Output the records below in full, word for word; pictures do not belong in it.

====== Exercise data ======

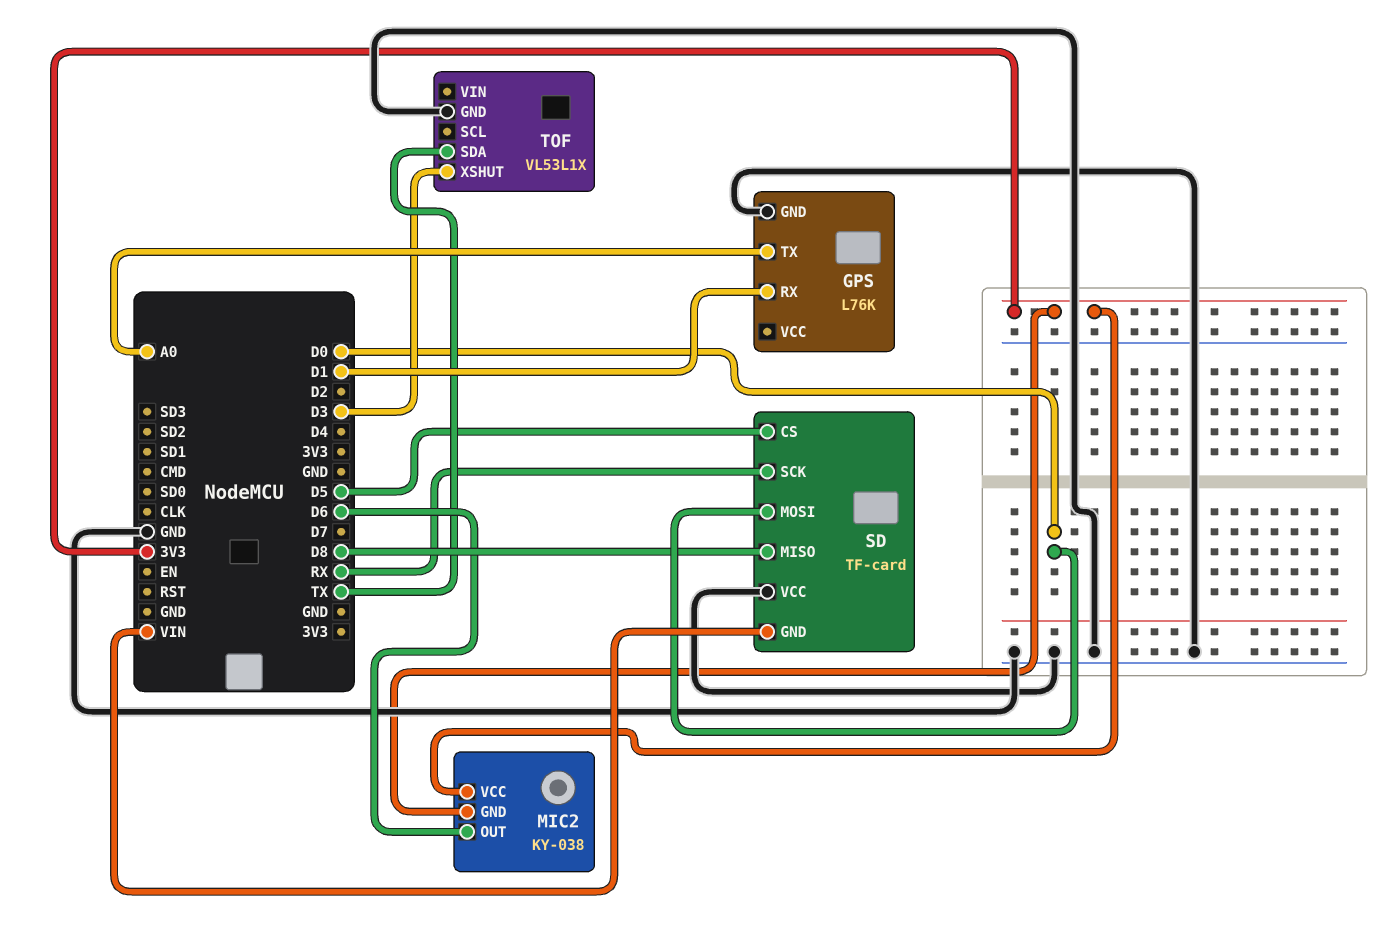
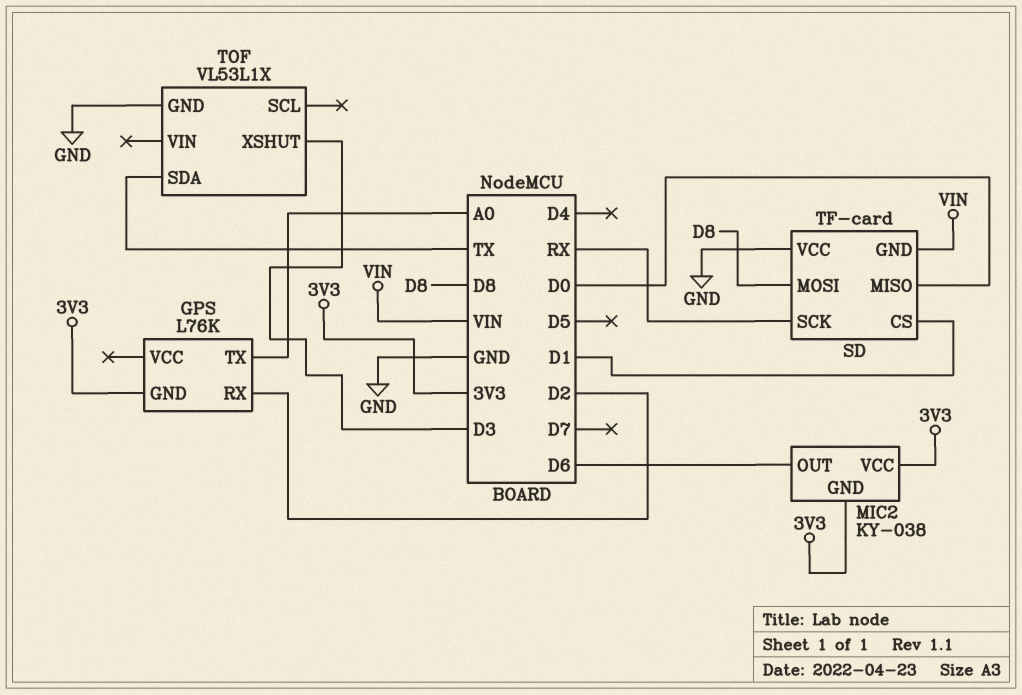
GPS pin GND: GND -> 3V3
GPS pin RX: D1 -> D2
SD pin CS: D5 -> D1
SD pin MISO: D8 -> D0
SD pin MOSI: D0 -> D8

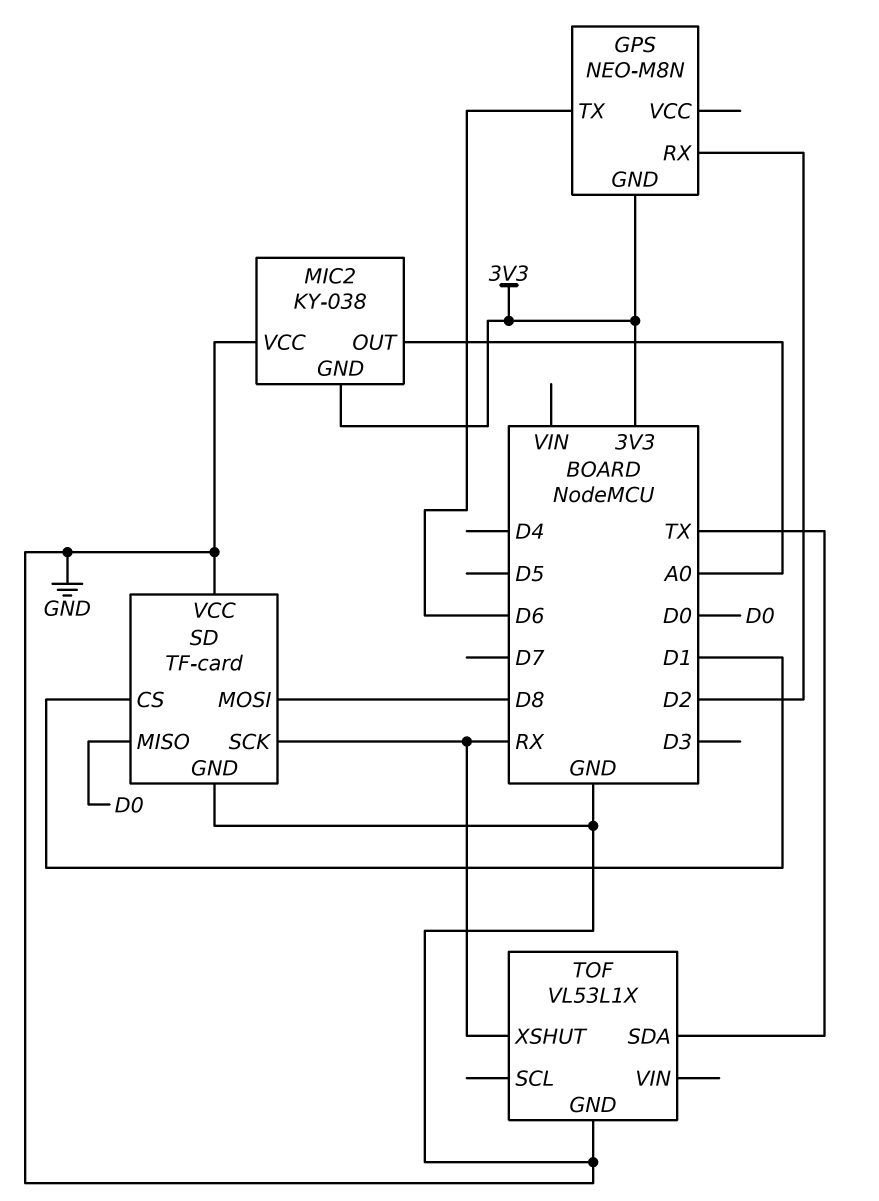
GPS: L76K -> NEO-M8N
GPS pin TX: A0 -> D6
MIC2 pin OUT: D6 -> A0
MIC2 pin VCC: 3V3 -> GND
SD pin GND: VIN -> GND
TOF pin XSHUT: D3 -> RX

======

### Answer below
GPS pin GND: GND -> 3V3
GPS pin RX: D1 -> D2
SD pin CS: D5 -> D1
SD pin MISO: D8 -> D0
SD pin MOSI: D0 -> D8

GPS: L76K -> NEO-M8N
GPS pin TX: A0 -> D6
MIC2 pin OUT: D6 -> A0
MIC2 pin VCC: 3V3 -> GND
SD pin GND: VIN -> GND
TOF pin XSHUT: D3 -> RX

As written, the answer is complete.